(The data Opens)

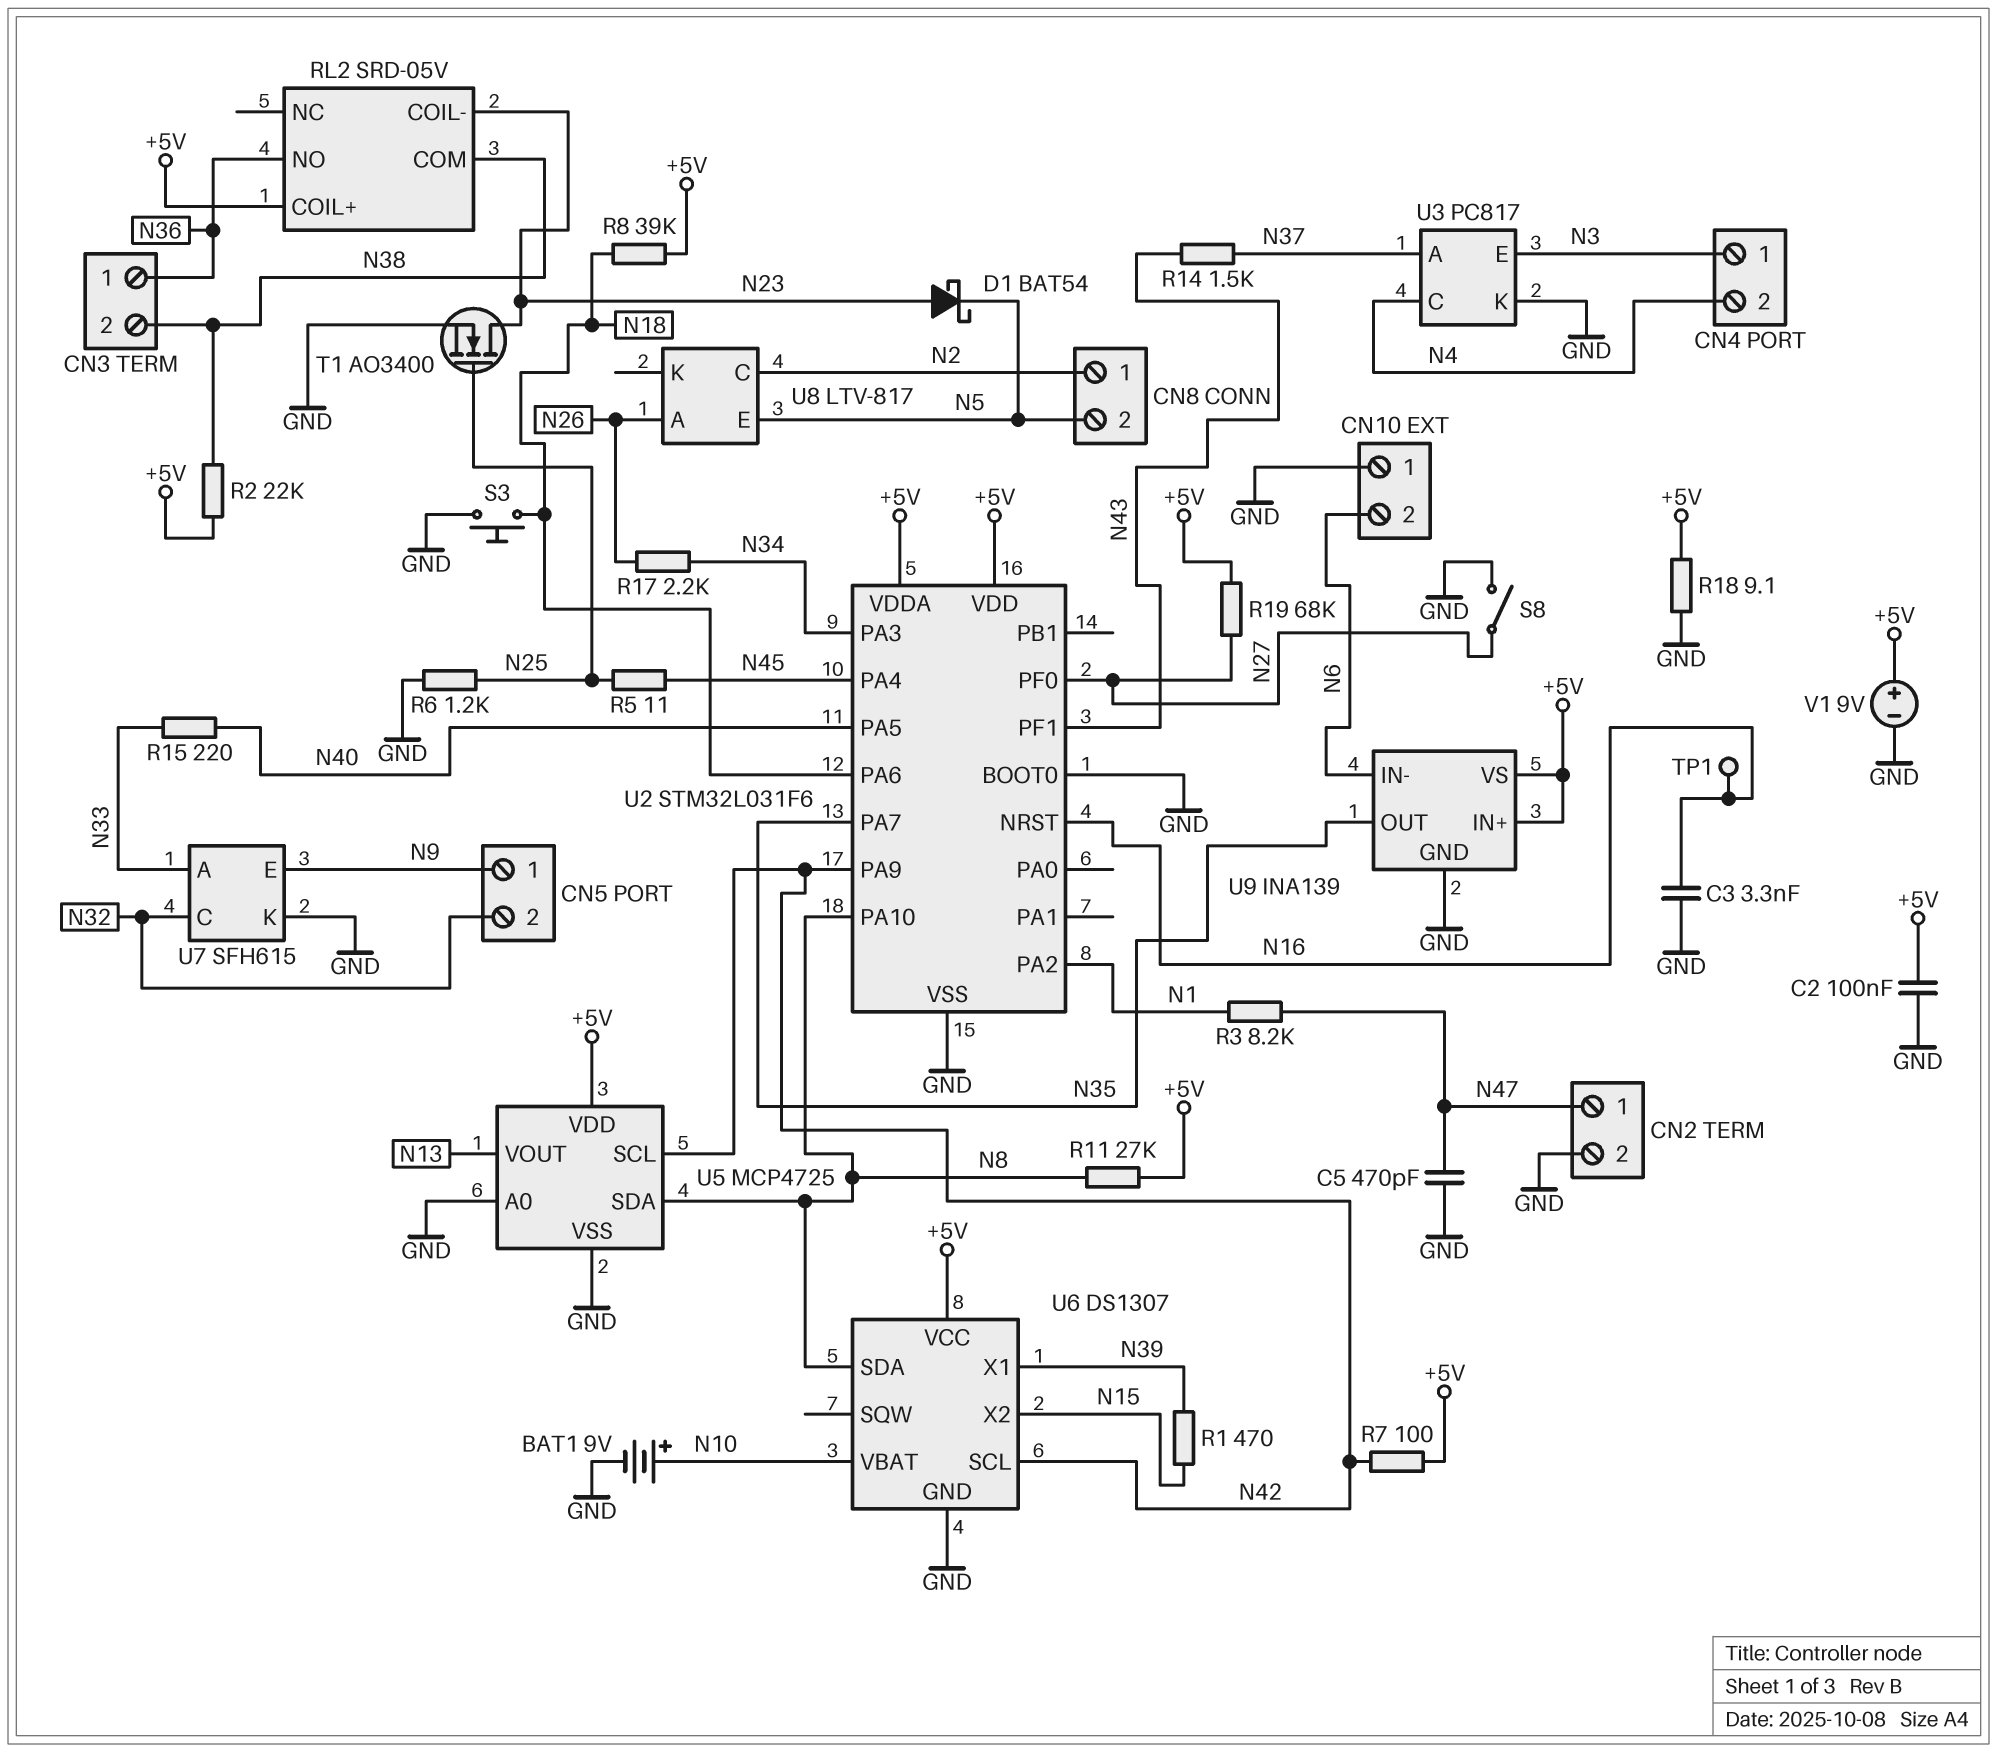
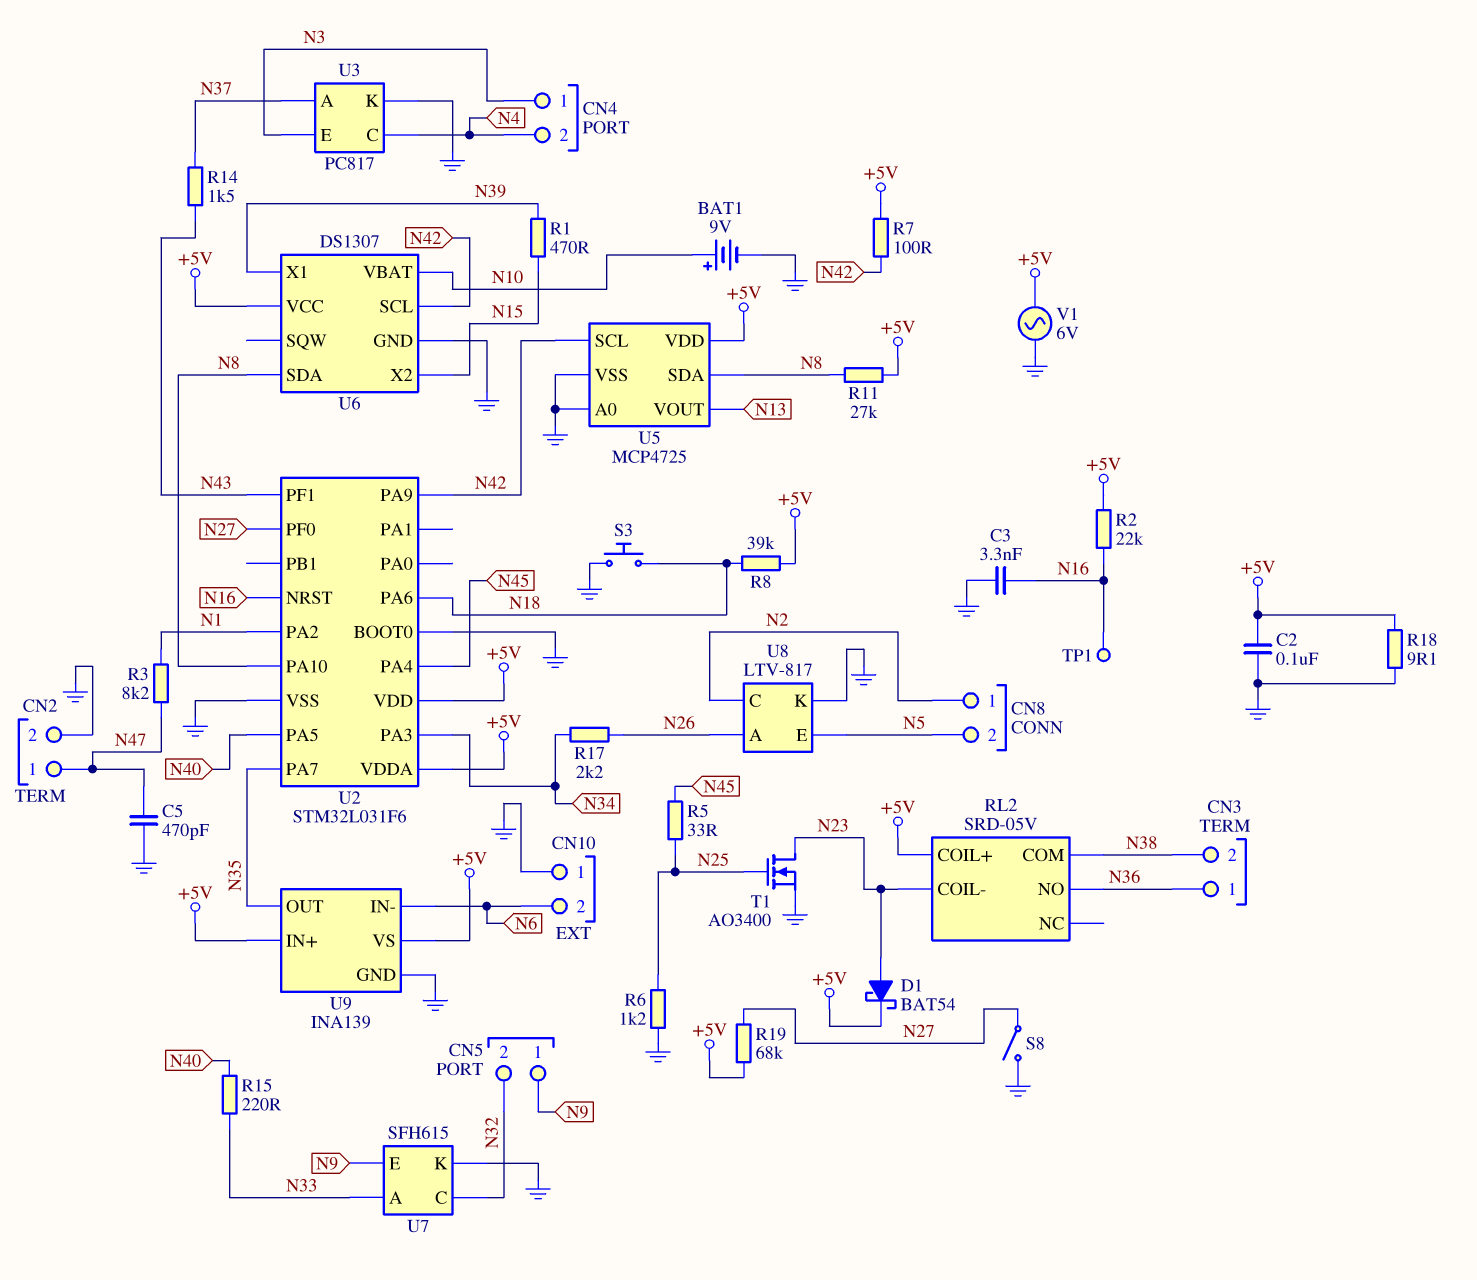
D1: schottky BAT54 (A N23, K N5) -> schottky BAT54 (A N23, K +5V)
R2: 22k (+5V, N38) -> 22k (+5V, N16)
R5: 11 (N25, N45) -> 33 (N25, N45)
U8 pin K: none -> GND
V1: 9V (plus +5V, minus GND) -> AC 6V (+5V, GND)

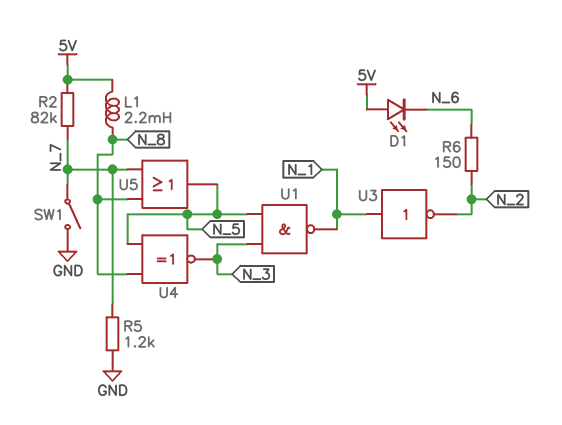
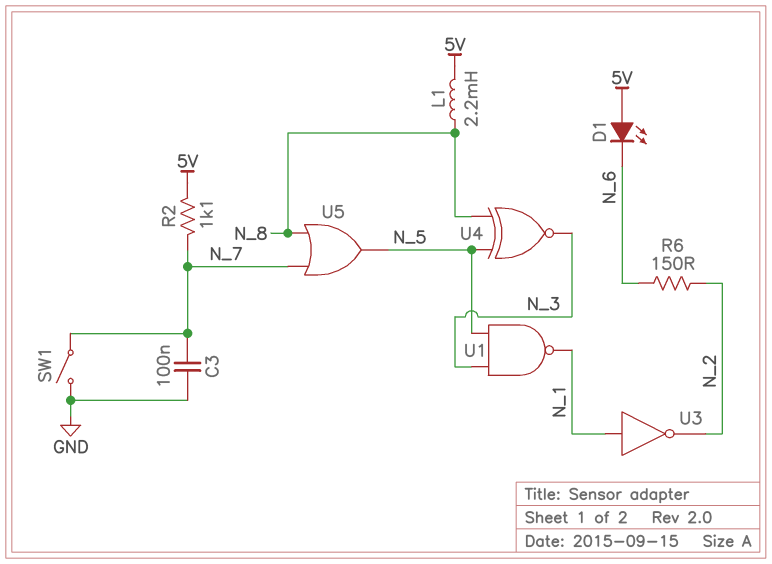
C3: none -> 100nF (GND, N_7)
R2: 82k (5V, N_7) -> 1.1k (5V, N_7)
R5: 1.2k (GND, N_7) -> none

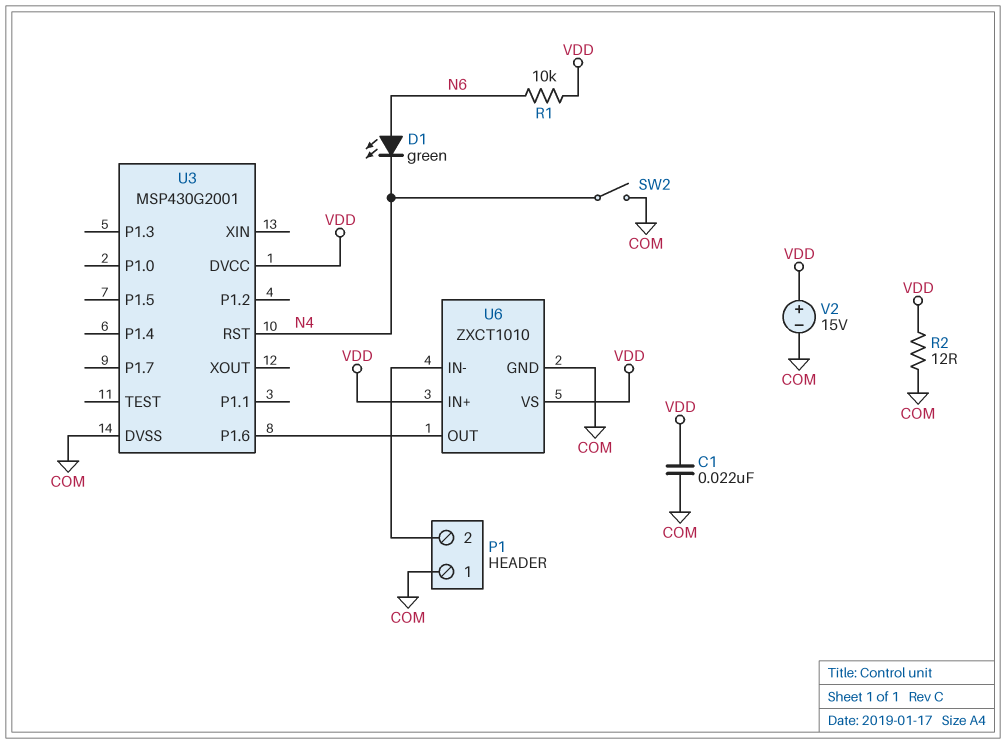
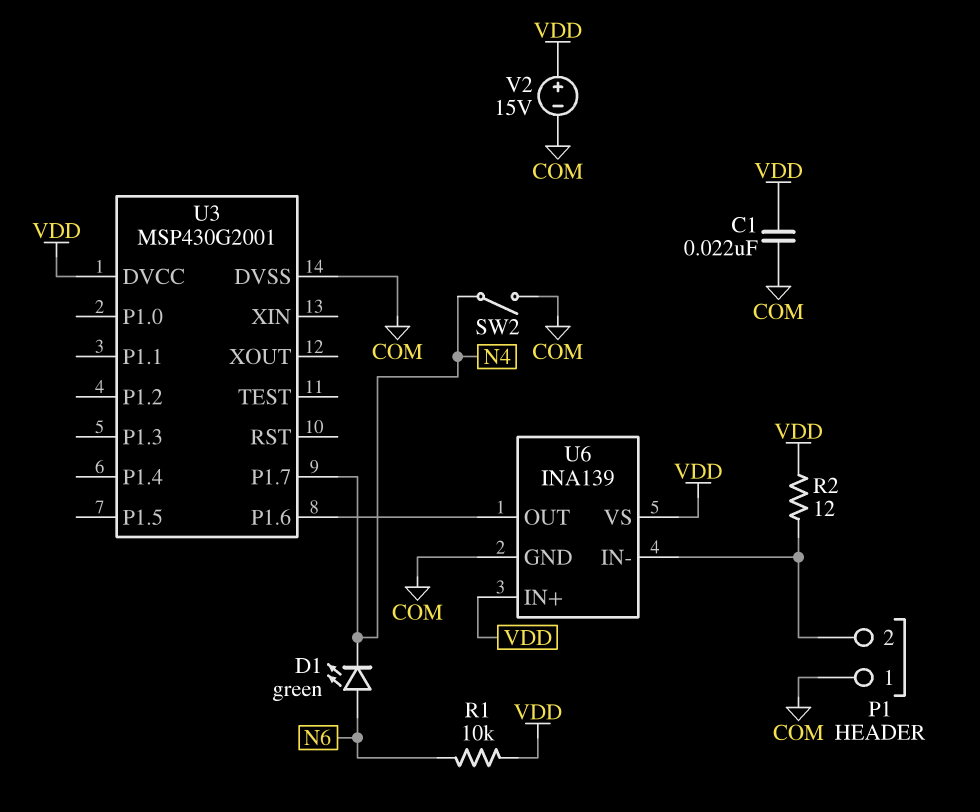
R2: 12 (COM, VDD) -> 12 (P1/2, VDD)
U3 pin P1.7: none -> N4
U3 pin RST: N4 -> none
U6: ZXCT1010 -> INA139

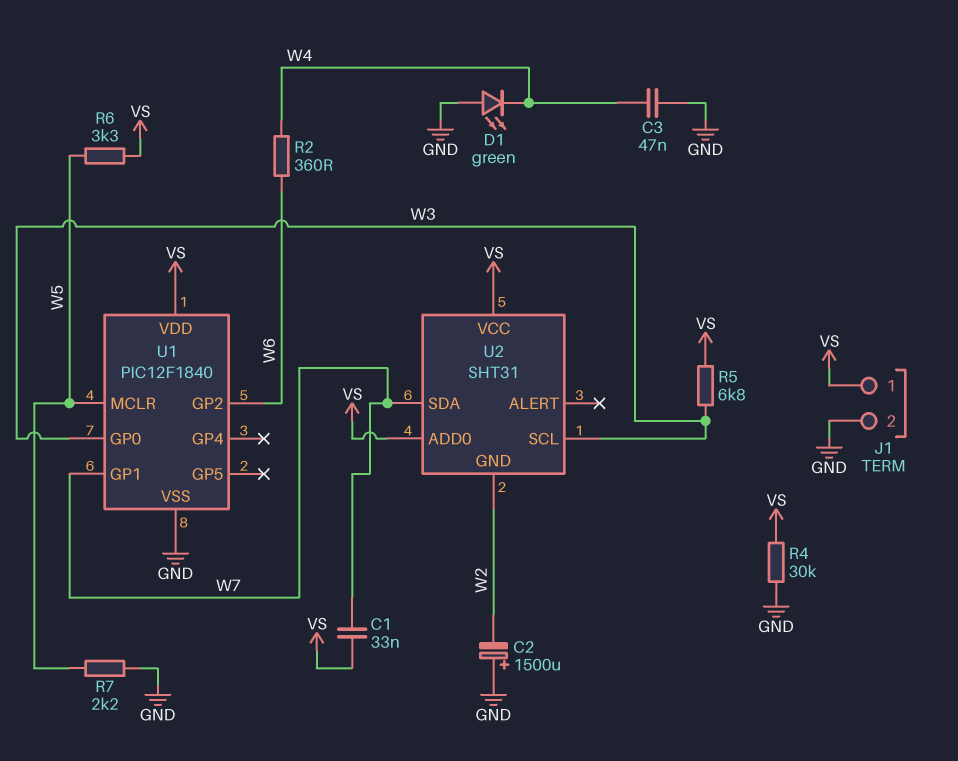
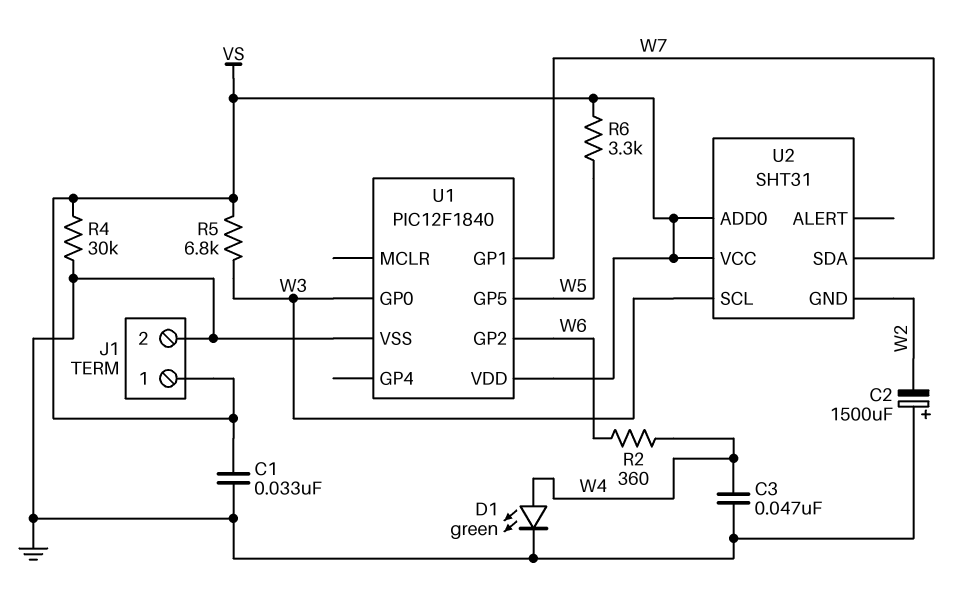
C1: 33nF (VS, W7) -> 33nF (GND, VS)
D1: LED green (A GND, K W4) -> LED green (A W4, K GND)
R7: 2.2k (GND, W5) -> none
U1 pin GP5: none -> W5
U1 pin MCLR: W5 -> none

(The data Closes)

__Directions for this task__.
From the first line of the material down to the line containing "R5: 1.2k (GND, N_7) -> none", inclusive, return each line exactly, skipping any picture.

__Answer below__.
D1: schottky BAT54 (A N23, K N5) -> schottky BAT54 (A N23, K +5V)
R2: 22k (+5V, N38) -> 22k (+5V, N16)
R5: 11 (N25, N45) -> 33 (N25, N45)
U8 pin K: none -> GND
V1: 9V (plus +5V, minus GND) -> AC 6V (+5V, GND)

C3: none -> 100nF (GND, N_7)
R2: 82k (5V, N_7) -> 1.1k (5V, N_7)
R5: 1.2k (GND, N_7) -> none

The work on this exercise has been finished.